### DATASET
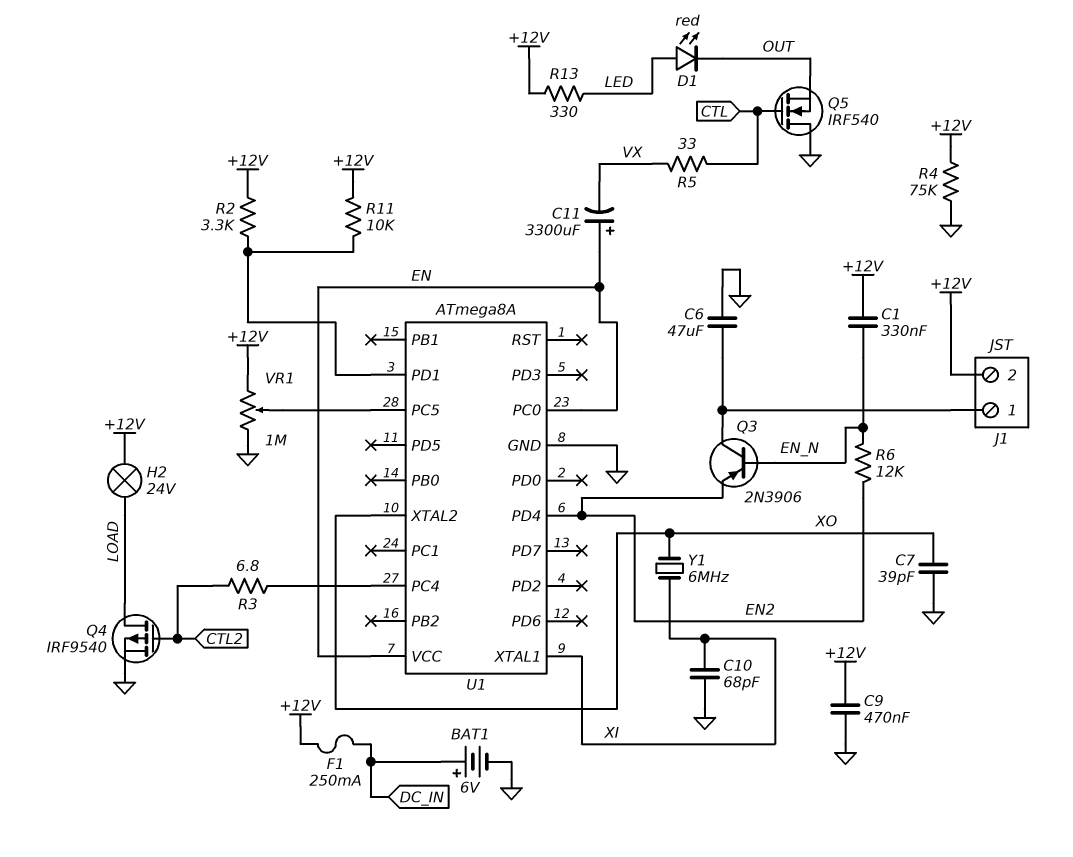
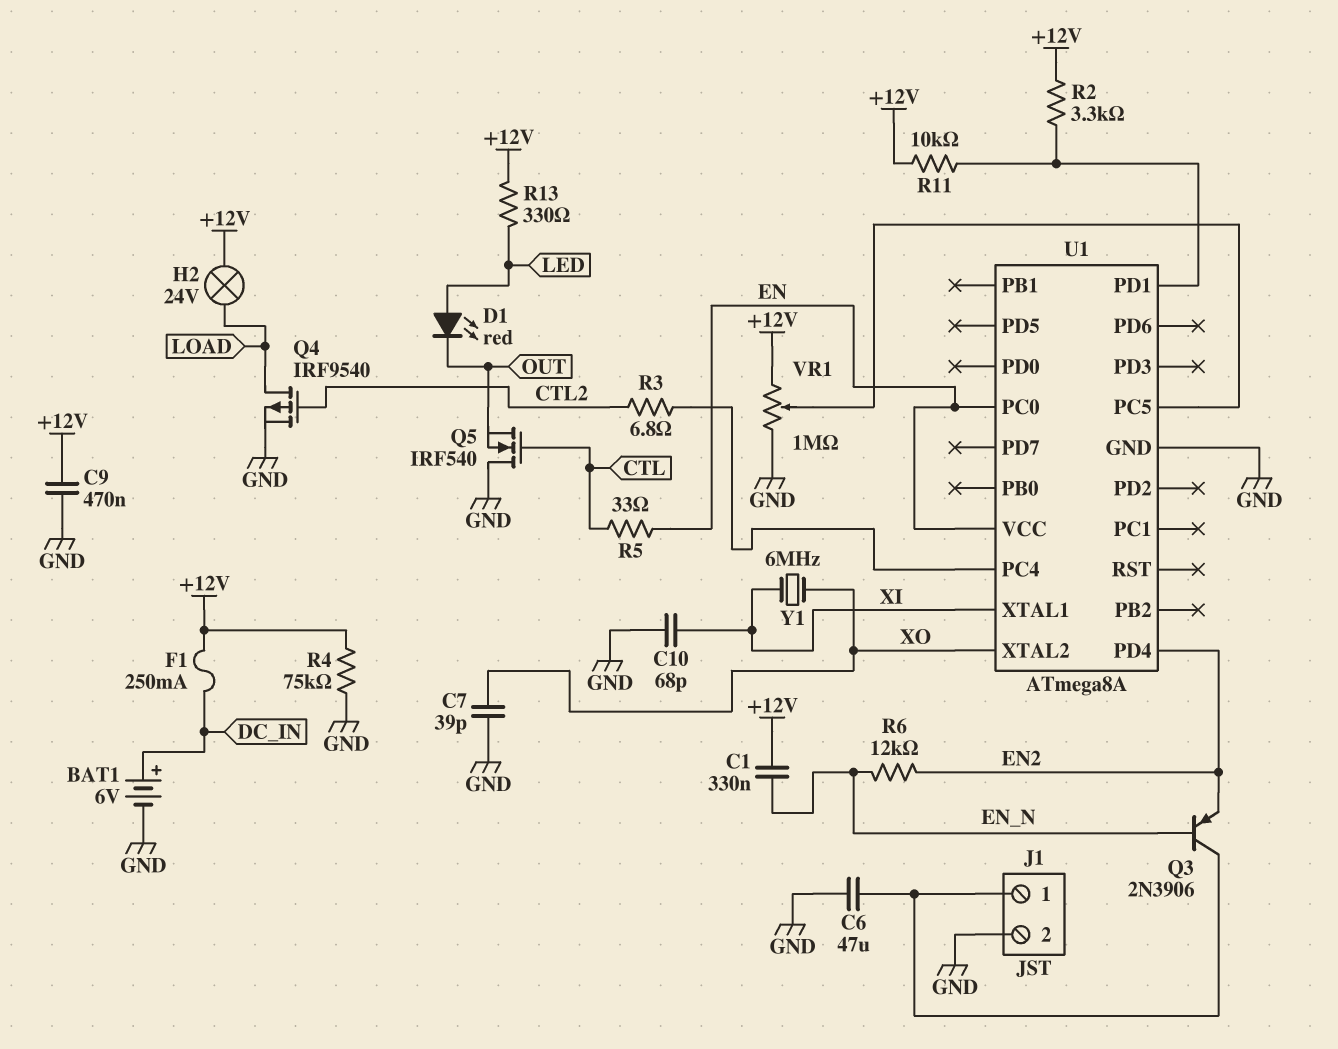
C11: 3300uF (plus EN, minus VX) -> none
J1 pin 2: +12V -> GND
R5: 33 (CTL, VX) -> 33 (CTL, EN)

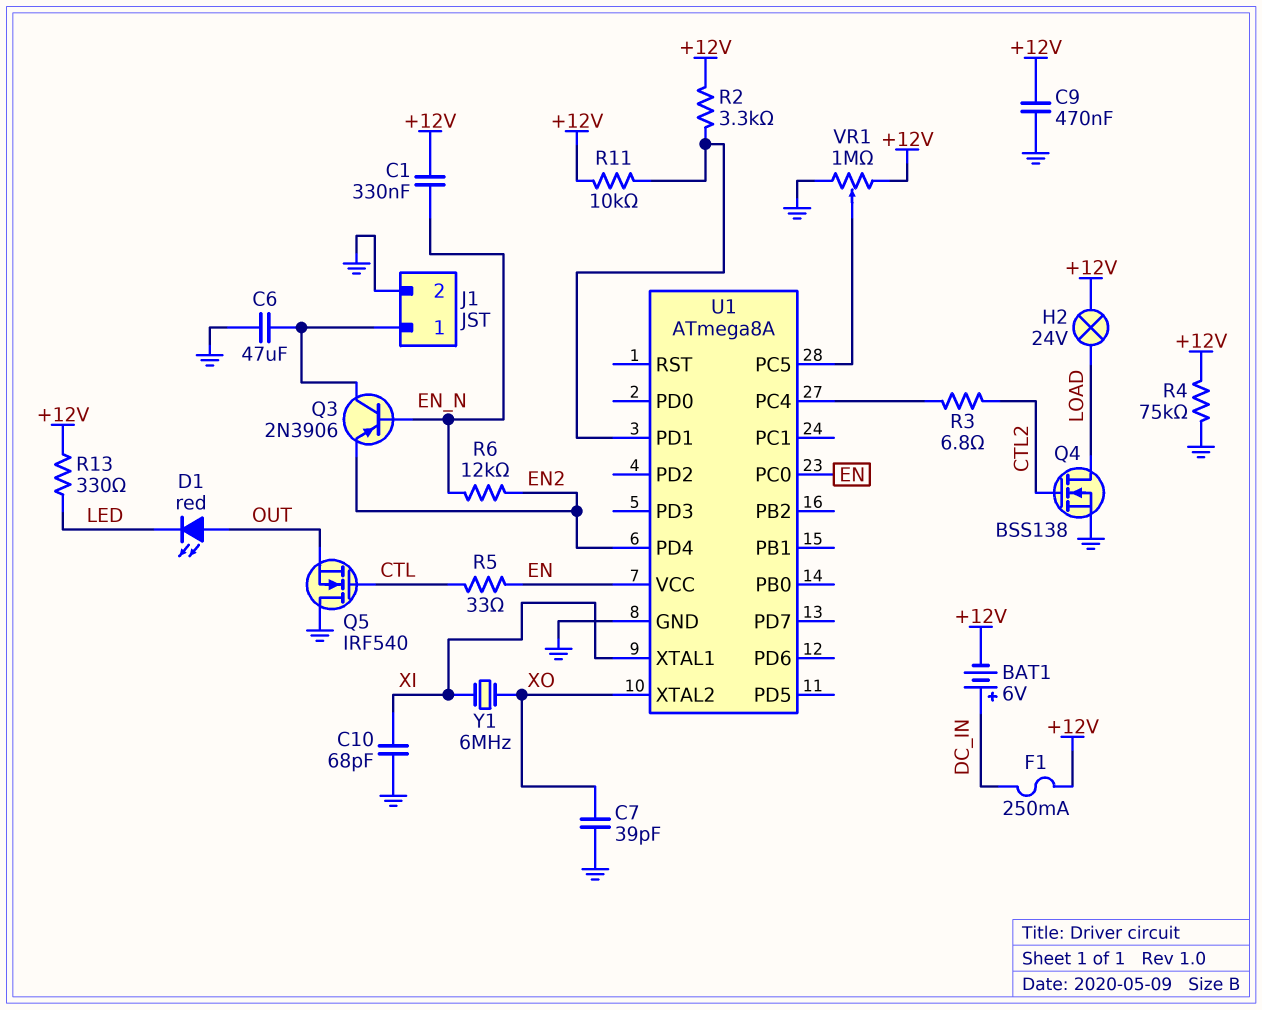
BAT1: 6V (plus DC_IN, minus GND) -> 6V (plus DC_IN, minus +12V)
D1: LED red (A LED, K OUT) -> LED red (A OUT, K LED)
Q4: PMOS IRF9540 (G CTL2, D LOAD, S GND) -> NMOS BSS138 (G CTL2, D LOAD, S GND)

### WORK REQUEST
All of the data above needs to be retyped exactly, with the pictures removed.

### TASK SOLUTION
C11: 3300uF (plus EN, minus VX) -> none
J1 pin 2: +12V -> GND
R5: 33 (CTL, VX) -> 33 (CTL, EN)

BAT1: 6V (plus DC_IN, minus GND) -> 6V (plus DC_IN, minus +12V)
D1: LED red (A LED, K OUT) -> LED red (A OUT, K LED)
Q4: PMOS IRF9540 (G CTL2, D LOAD, S GND) -> NMOS BSS138 (G CTL2, D LOAD, S GND)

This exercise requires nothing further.